## Brief
I'd ask you to write out the lines below exactly, with no images.

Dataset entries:
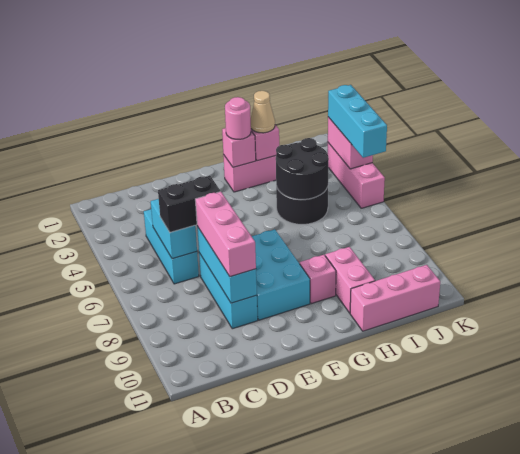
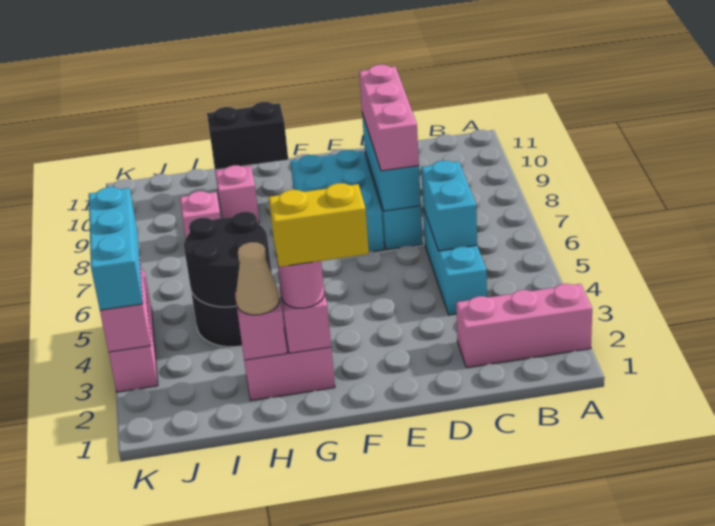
black brick C6:D6 level 3 -> black brick G10:H10 level 2
none -> yellow brick F2:G2 level 4
pink brick G9 level 1 -> pink brick I8 level 1
pink brick H11:J11 level 1 -> pink brick A2:C2 level 1

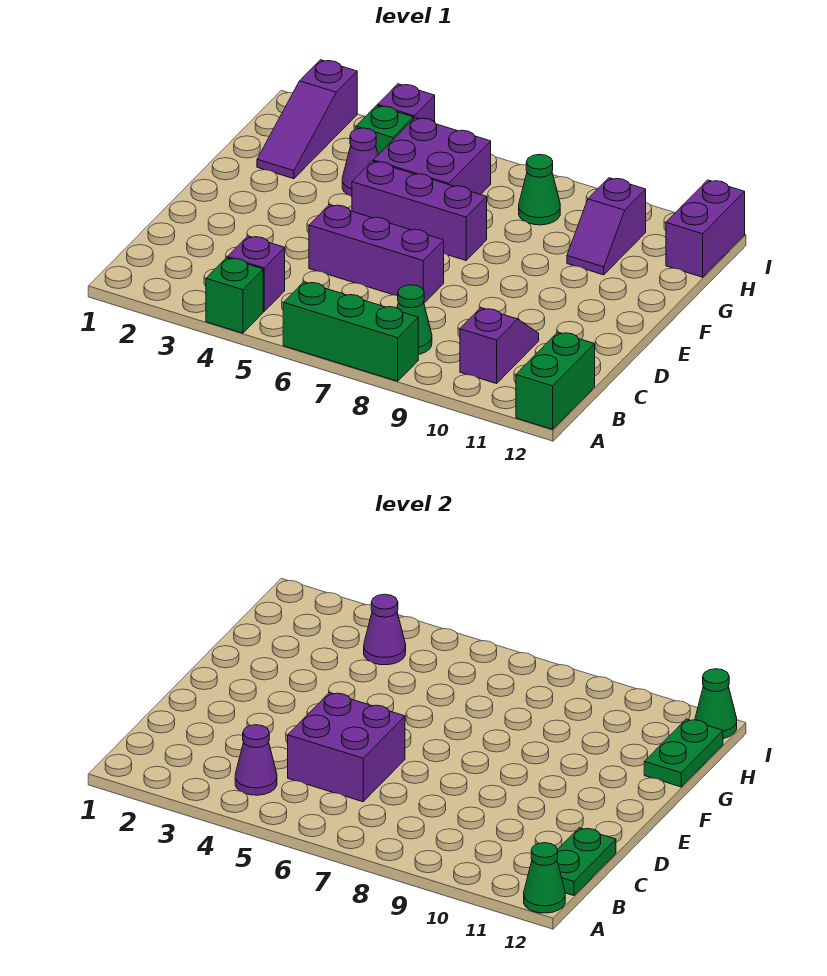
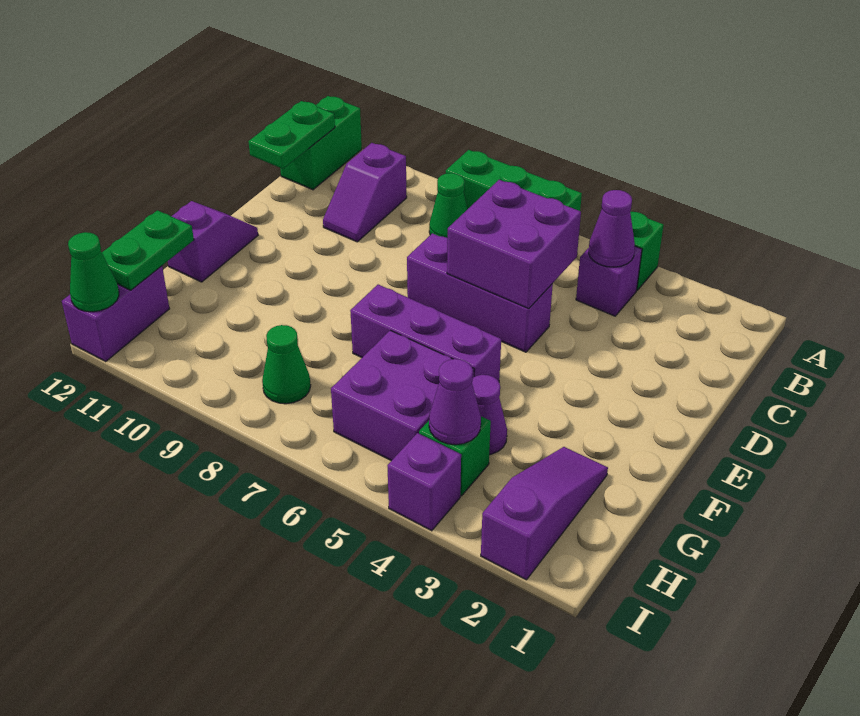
green cone A12 level 2 -> none
purple slope G10:H10 level 1 top H -> purple slope E12:F12 level 1 top F

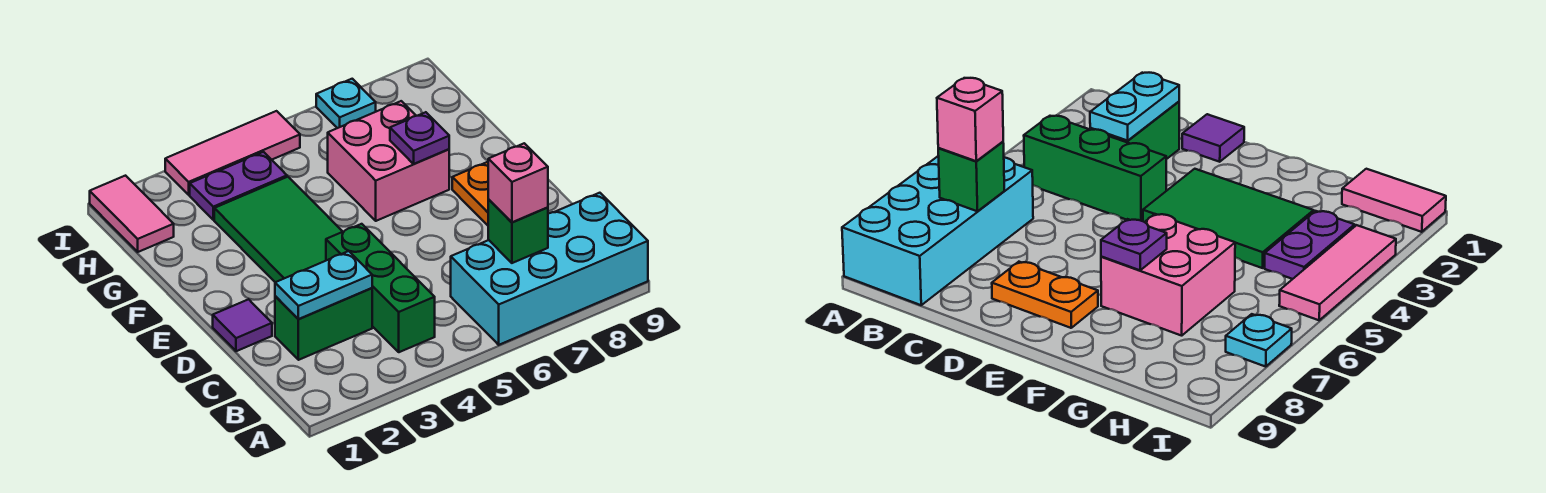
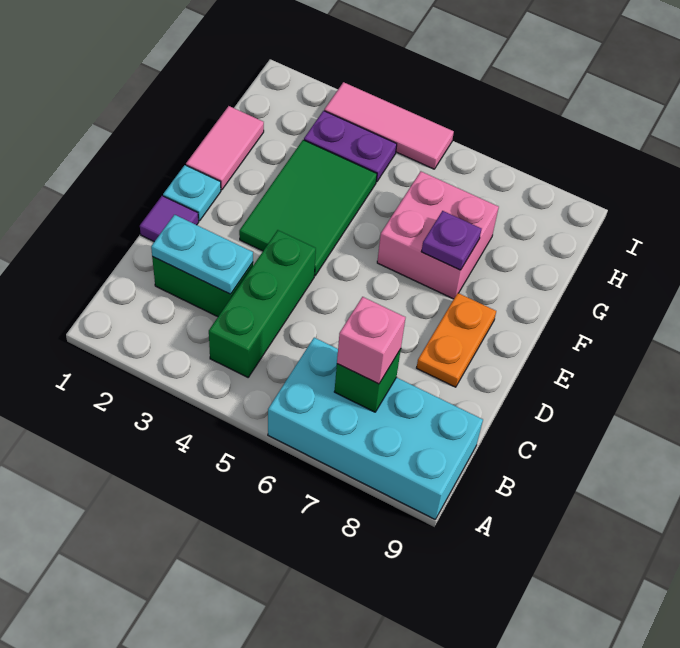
pink tile H1:I1 level 1 -> pink tile F1:G1 level 1
cyan plate I7 level 1 -> cyan plate E1 level 1

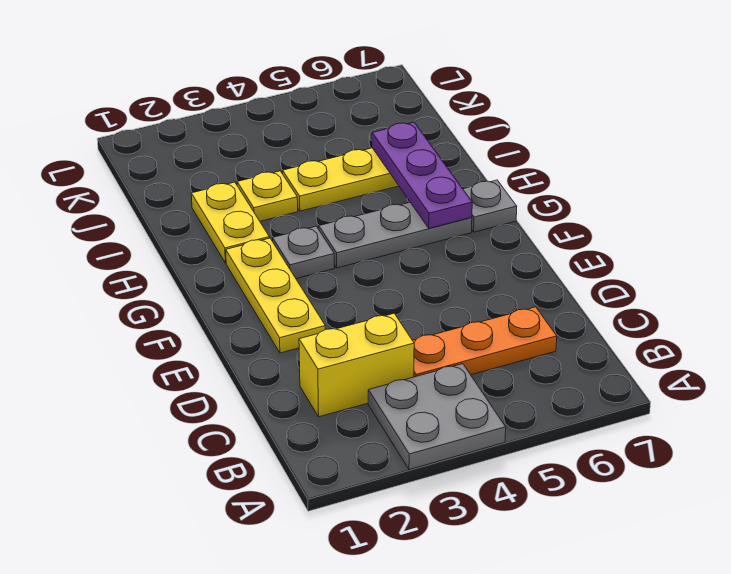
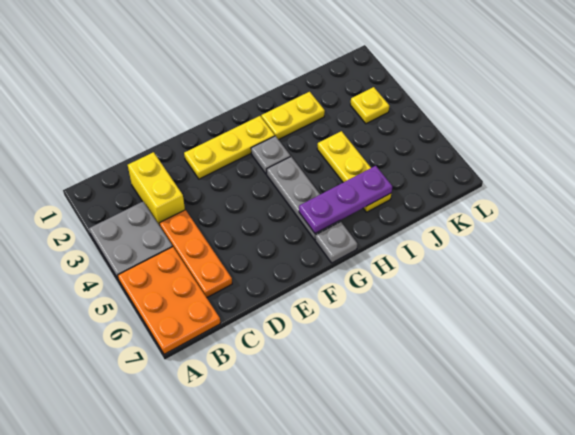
none -> orange plate A5:B7 level 1
yellow plate I3 level 1 -> yellow plate K3 level 1

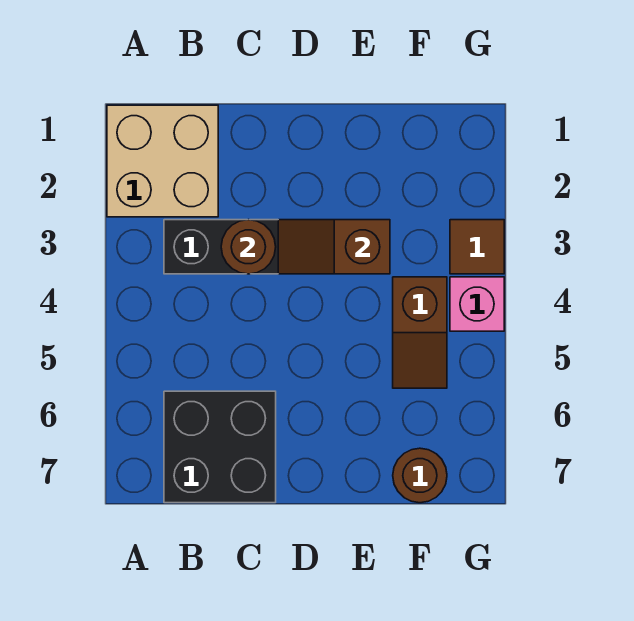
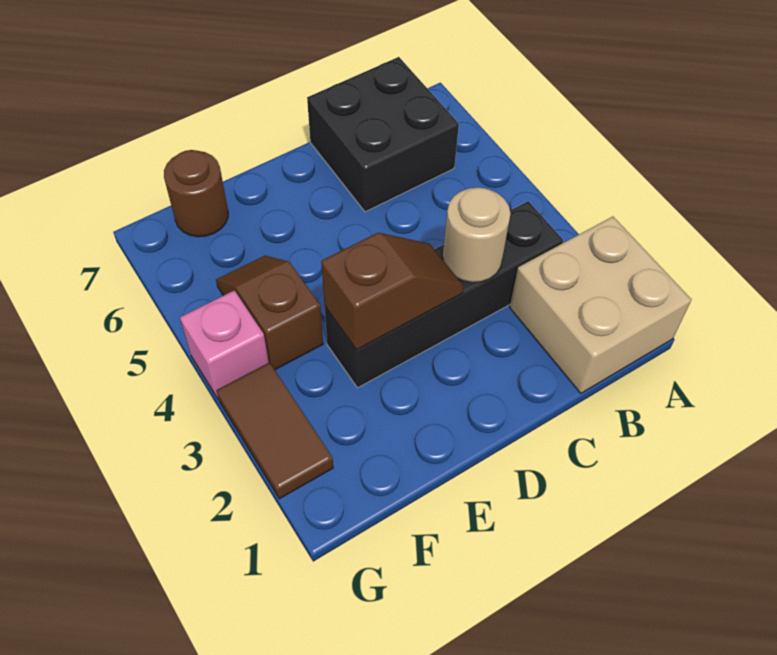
brown round brick C3 level 2 -> tan round brick C3 level 2
brown tile G3 level 1 -> brown tile G2:G3 level 1

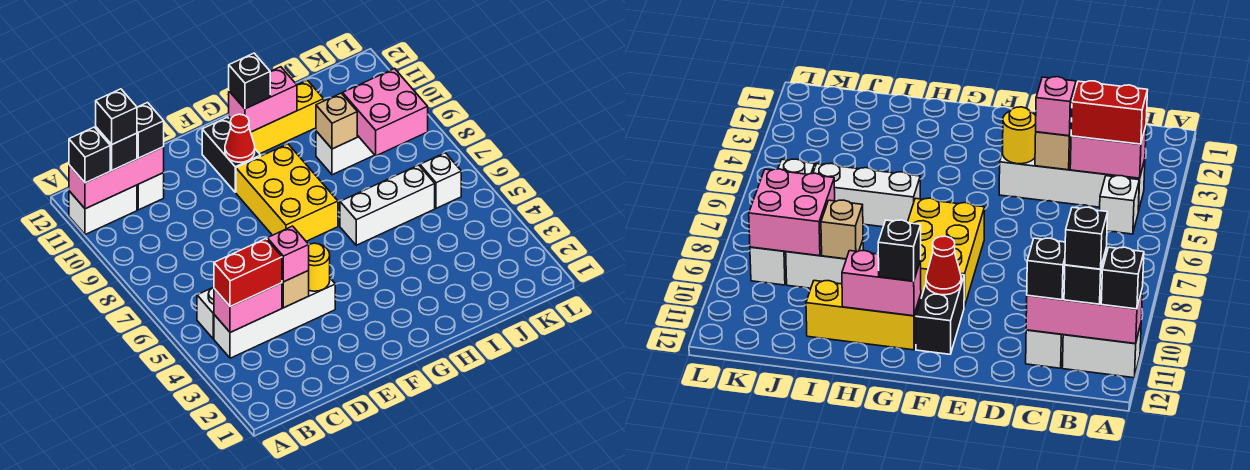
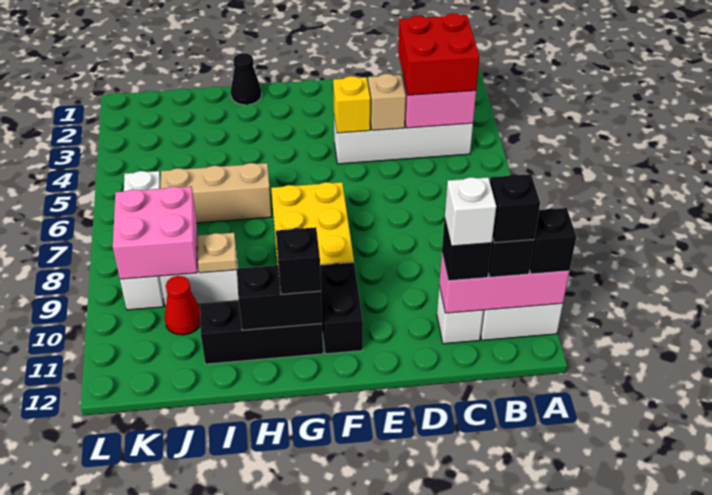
red brick B4:C4 level 3 -> red brick B3:C4 level 3
white brick B5 level 1 -> white brick C11 level 4
pink brick D4 level 3 -> none
yellow round brick E4 level 2 -> yellow brick E4 level 2
red cone F10 level 2 -> red cone J10 level 1
yellow brick G11:I11 level 1 -> black brick G11:I11 level 1
pink brick G11:H11 level 2 -> black brick G11:H11 level 2
none -> black cone H1 level 1
white brick H6:J6 level 1 -> tan brick H6:J6 level 1
tan brick I9 level 2 -> tan plate I9 level 2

## Answer to the problem
black brick C6:D6 level 3 -> black brick G10:H10 level 2
none -> yellow brick F2:G2 level 4
pink brick G9 level 1 -> pink brick I8 level 1
pink brick H11:J11 level 1 -> pink brick A2:C2 level 1

green cone A12 level 2 -> none
purple slope G10:H10 level 1 top H -> purple slope E12:F12 level 1 top F

pink tile H1:I1 level 1 -> pink tile F1:G1 level 1
cyan plate I7 level 1 -> cyan plate E1 level 1

none -> orange plate A5:B7 level 1
yellow plate I3 level 1 -> yellow plate K3 level 1

brown round brick C3 level 2 -> tan round brick C3 level 2
brown tile G3 level 1 -> brown tile G2:G3 level 1

red brick B4:C4 level 3 -> red brick B3:C4 level 3
white brick B5 level 1 -> white brick C11 level 4
pink brick D4 level 3 -> none
yellow round brick E4 level 2 -> yellow brick E4 level 2
red cone F10 level 2 -> red cone J10 level 1
yellow brick G11:I11 level 1 -> black brick G11:I11 level 1
pink brick G11:H11 level 2 -> black brick G11:H11 level 2
none -> black cone H1 level 1
white brick H6:J6 level 1 -> tan brick H6:J6 level 1
tan brick I9 level 2 -> tan plate I9 level 2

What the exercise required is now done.